> _INFORMATION PROVIDED_:
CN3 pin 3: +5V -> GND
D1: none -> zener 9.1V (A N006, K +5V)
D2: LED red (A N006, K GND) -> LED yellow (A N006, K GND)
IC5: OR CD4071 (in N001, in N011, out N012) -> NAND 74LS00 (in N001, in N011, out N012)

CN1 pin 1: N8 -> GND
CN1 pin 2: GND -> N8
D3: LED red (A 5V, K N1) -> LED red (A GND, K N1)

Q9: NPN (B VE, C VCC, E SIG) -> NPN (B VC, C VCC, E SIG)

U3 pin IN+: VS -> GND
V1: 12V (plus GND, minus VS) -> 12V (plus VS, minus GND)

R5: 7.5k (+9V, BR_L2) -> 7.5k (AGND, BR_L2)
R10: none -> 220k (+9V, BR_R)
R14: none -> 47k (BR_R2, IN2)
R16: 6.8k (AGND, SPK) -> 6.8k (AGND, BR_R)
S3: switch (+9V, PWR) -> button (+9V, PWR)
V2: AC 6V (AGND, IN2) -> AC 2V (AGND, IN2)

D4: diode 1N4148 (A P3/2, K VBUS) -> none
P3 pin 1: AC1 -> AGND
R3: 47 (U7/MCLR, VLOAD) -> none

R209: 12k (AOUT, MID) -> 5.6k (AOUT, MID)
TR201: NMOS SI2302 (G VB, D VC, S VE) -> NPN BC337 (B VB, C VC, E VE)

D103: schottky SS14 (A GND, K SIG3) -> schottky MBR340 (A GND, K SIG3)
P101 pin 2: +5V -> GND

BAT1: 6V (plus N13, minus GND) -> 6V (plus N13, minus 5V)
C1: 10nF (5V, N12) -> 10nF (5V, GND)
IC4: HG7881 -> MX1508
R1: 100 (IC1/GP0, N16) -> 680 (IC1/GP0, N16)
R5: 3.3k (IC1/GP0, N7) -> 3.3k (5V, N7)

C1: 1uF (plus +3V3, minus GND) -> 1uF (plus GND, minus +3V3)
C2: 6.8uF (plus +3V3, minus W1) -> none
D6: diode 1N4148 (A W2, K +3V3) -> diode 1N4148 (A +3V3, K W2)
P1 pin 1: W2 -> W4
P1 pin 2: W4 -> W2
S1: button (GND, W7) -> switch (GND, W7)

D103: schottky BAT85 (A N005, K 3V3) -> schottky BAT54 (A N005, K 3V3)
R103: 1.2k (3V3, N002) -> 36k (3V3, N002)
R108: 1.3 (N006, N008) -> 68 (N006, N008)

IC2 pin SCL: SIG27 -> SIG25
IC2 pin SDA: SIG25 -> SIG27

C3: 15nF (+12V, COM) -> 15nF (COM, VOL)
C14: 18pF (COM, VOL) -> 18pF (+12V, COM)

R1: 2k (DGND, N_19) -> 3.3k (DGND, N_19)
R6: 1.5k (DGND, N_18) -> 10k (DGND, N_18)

> _INSTRUCTIONS FOR THE TASK_: Print the lines above from the one with "D2: LED red" through the one with "R5: 7.5k (+9V, BR_L2) -> 7.5k (AGND, BR_L2)", both included, exactly as written and nothing more.

> _WRITTEN REPLY_:
D2: LED red (A N006, K GND) -> LED yellow (A N006, K GND)
IC5: OR CD4071 (in N001, in N011, out N012) -> NAND 74LS00 (in N001, in N011, out N012)

CN1 pin 1: N8 -> GND
CN1 pin 2: GND -> N8
D3: LED red (A 5V, K N1) -> LED red (A GND, K N1)

Q9: NPN (B VE, C VCC, E SIG) -> NPN (B VC, C VCC, E SIG)

U3 pin IN+: VS -> GND
V1: 12V (plus GND, minus VS) -> 12V (plus VS, minus GND)

R5: 7.5k (+9V, BR_L2) -> 7.5k (AGND, BR_L2)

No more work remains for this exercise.